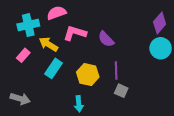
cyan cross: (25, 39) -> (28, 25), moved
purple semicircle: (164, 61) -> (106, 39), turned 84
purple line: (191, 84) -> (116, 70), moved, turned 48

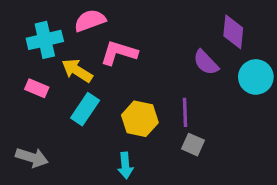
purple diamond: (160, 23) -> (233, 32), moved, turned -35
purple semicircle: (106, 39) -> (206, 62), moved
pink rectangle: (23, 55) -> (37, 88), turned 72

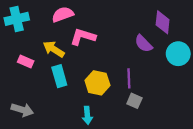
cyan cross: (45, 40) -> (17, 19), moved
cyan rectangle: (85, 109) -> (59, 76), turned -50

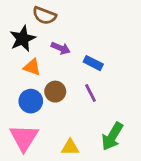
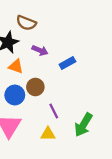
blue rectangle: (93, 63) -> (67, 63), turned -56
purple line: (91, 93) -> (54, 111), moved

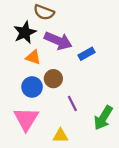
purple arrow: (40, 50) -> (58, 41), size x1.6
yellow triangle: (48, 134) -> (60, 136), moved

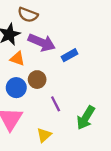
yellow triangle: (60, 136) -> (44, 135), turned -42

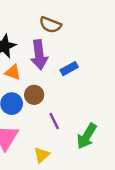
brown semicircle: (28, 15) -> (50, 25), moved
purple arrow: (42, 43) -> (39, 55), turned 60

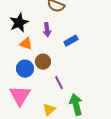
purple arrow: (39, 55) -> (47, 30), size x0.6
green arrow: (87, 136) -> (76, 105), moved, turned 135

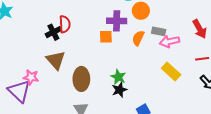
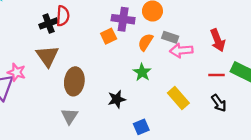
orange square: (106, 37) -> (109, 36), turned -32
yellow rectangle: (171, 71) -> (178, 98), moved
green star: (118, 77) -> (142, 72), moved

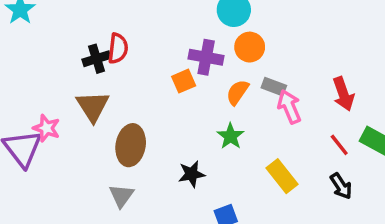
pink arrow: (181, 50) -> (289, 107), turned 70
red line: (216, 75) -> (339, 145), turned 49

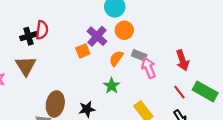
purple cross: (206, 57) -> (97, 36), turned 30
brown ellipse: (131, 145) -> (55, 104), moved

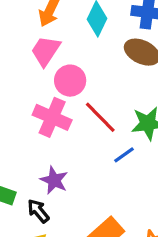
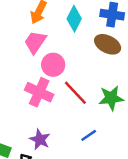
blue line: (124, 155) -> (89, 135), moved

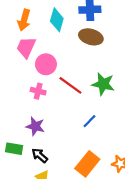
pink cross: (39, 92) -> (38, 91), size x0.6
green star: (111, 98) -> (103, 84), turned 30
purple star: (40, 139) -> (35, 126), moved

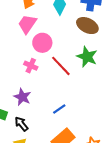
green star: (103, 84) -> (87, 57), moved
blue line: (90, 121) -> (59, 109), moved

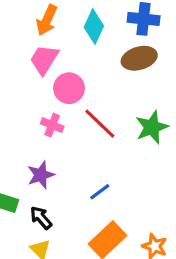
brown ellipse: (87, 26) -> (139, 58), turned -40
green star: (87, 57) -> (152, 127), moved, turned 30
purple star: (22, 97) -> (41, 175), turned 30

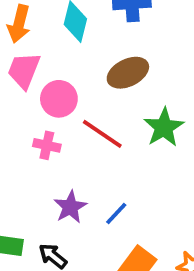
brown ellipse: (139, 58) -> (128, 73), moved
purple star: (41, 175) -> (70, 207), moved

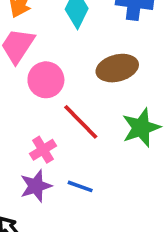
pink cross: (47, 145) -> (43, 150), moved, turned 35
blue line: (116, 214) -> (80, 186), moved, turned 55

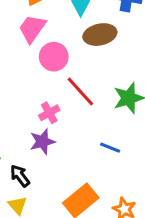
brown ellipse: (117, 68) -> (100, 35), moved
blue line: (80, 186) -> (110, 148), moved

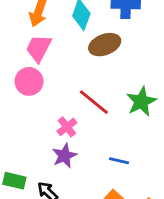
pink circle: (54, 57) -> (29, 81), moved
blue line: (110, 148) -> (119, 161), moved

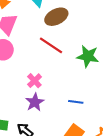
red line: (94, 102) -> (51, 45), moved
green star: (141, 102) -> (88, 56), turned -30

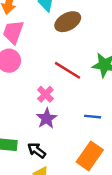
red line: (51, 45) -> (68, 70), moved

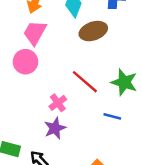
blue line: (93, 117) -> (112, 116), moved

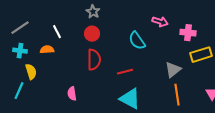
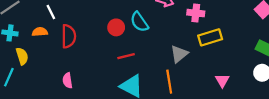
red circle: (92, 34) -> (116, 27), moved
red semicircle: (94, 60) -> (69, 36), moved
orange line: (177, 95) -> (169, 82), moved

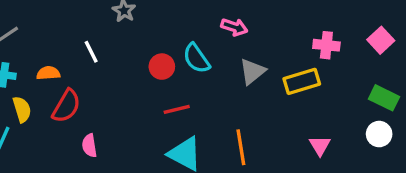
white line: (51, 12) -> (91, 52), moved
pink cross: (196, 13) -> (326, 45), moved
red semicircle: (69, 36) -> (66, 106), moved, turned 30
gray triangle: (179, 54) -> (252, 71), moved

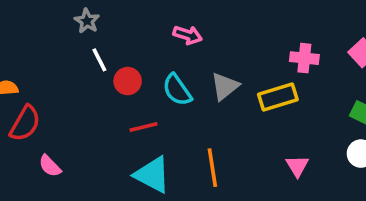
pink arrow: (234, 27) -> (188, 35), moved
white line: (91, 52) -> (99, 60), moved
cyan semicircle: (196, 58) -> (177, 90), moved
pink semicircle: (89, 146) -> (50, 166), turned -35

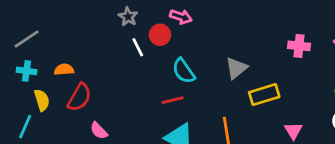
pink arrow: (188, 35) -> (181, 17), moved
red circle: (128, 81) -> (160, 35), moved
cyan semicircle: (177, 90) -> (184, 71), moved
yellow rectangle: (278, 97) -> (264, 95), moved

-*-

Instruction: Your answer must consist only of the lines from the one containing "pink circle: (54, 57) -> (29, 81), moved" through the end of the entries, restated word for word, with no pictures.

Answer for this exercise:
pink circle: (54, 57) -> (29, 81), moved
blue line: (110, 148) -> (119, 161), moved

red line: (94, 102) -> (51, 45), moved
green star: (141, 102) -> (88, 56), turned -30

red line: (51, 45) -> (68, 70), moved

blue line: (93, 117) -> (112, 116), moved

red circle: (92, 34) -> (116, 27), moved
red semicircle: (94, 60) -> (69, 36), moved
orange line: (177, 95) -> (169, 82), moved

white line: (51, 12) -> (91, 52), moved
pink cross: (196, 13) -> (326, 45), moved
red semicircle: (69, 36) -> (66, 106), moved, turned 30
gray triangle: (179, 54) -> (252, 71), moved

pink arrow: (234, 27) -> (188, 35), moved
white line: (91, 52) -> (99, 60), moved
cyan semicircle: (196, 58) -> (177, 90), moved
pink semicircle: (89, 146) -> (50, 166), turned -35

pink arrow: (188, 35) -> (181, 17), moved
red circle: (128, 81) -> (160, 35), moved
cyan semicircle: (177, 90) -> (184, 71), moved
yellow rectangle: (278, 97) -> (264, 95), moved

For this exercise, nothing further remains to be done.